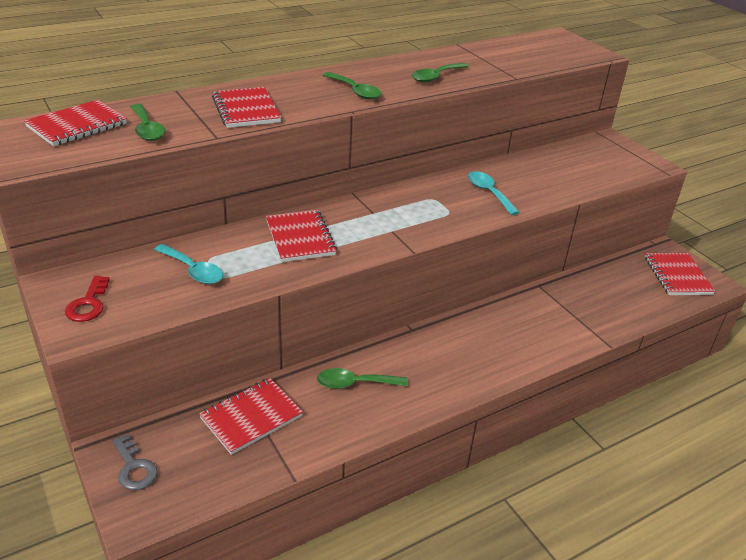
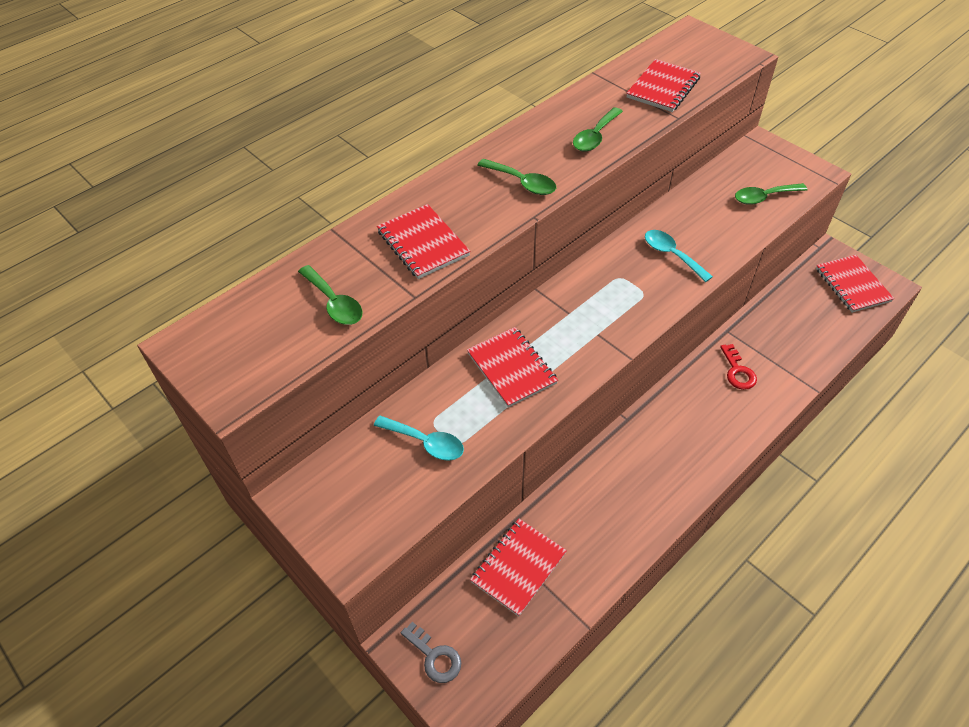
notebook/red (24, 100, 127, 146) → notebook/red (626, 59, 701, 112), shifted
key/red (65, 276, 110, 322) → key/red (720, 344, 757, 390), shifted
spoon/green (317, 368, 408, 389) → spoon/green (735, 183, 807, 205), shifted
• • •
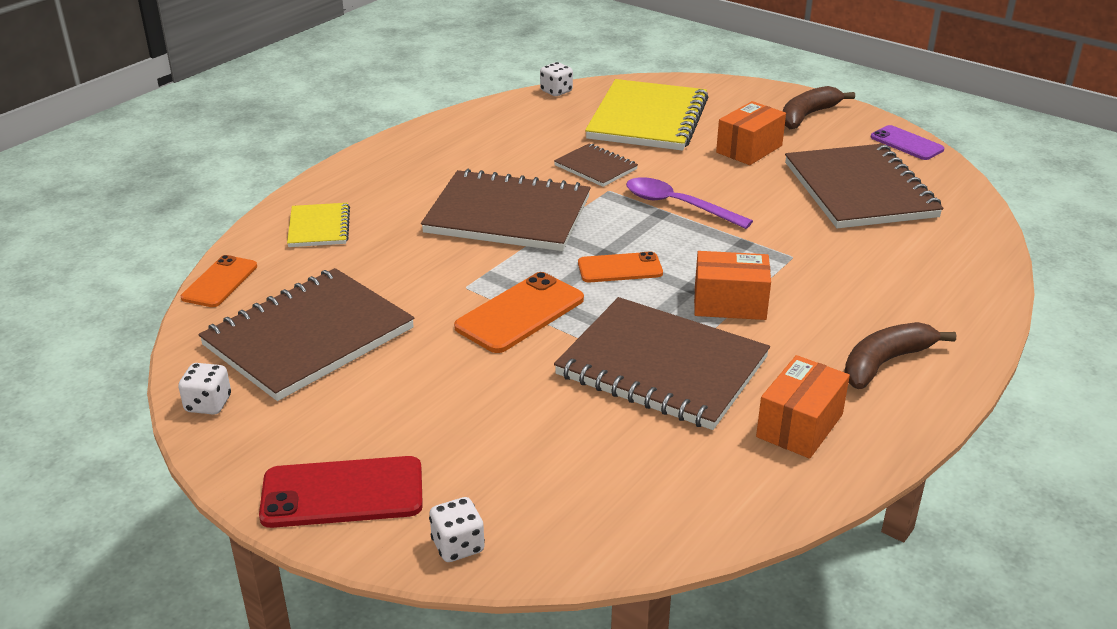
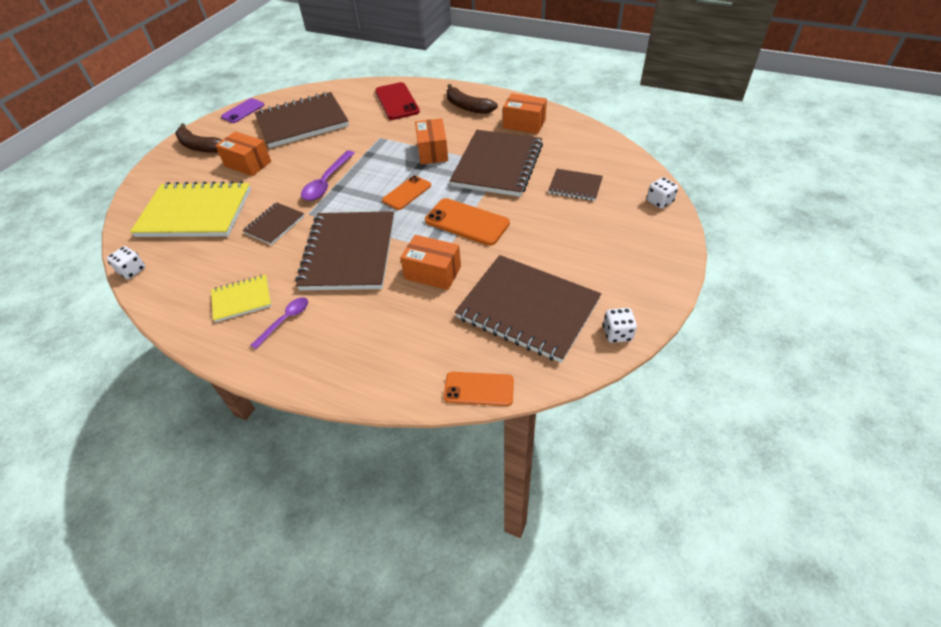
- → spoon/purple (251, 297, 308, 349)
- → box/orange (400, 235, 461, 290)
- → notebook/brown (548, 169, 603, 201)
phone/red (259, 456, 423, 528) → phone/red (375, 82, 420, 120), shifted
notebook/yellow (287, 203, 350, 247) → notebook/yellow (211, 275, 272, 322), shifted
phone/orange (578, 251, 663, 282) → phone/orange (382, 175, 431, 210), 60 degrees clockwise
• • •
## Required work
Whenever a line in the data holds "shifted", copy that line.

## Task response
notebook/red (24, 100, 127, 146) → notebook/red (626, 59, 701, 112), shifted
key/red (65, 276, 110, 322) → key/red (720, 344, 757, 390), shifted
spoon/green (317, 368, 408, 389) → spoon/green (735, 183, 807, 205), shifted
phone/red (259, 456, 423, 528) → phone/red (375, 82, 420, 120), shifted
notebook/yellow (287, 203, 350, 247) → notebook/yellow (211, 275, 272, 322), shifted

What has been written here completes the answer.